Exercise requirements ▸
Start at the line below containing "C102: 470nF (N11, N18) -> 470nF (GND, N18)" and stop at the line containing "SW101: button (N14, VCC) -> none". Repeat every line of that stretch exactly, and nothing outside it.

(Collected data)
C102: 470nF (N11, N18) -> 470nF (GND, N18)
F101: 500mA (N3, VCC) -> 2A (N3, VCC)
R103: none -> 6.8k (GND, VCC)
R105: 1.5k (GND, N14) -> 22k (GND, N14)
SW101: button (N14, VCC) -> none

==

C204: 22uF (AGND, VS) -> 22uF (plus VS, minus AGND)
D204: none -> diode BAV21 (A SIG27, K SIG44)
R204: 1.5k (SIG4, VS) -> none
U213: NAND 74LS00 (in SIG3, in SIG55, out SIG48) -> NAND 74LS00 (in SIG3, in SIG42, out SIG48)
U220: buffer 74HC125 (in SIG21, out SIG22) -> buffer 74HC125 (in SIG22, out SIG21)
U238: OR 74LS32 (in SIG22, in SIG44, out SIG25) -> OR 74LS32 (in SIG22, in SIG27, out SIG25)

Exercise response ▸
C102: 470nF (N11, N18) -> 470nF (GND, N18)
F101: 500mA (N3, VCC) -> 2A (N3, VCC)
R103: none -> 6.8k (GND, VCC)
R105: 1.5k (GND, N14) -> 22k (GND, N14)
SW101: button (N14, VCC) -> none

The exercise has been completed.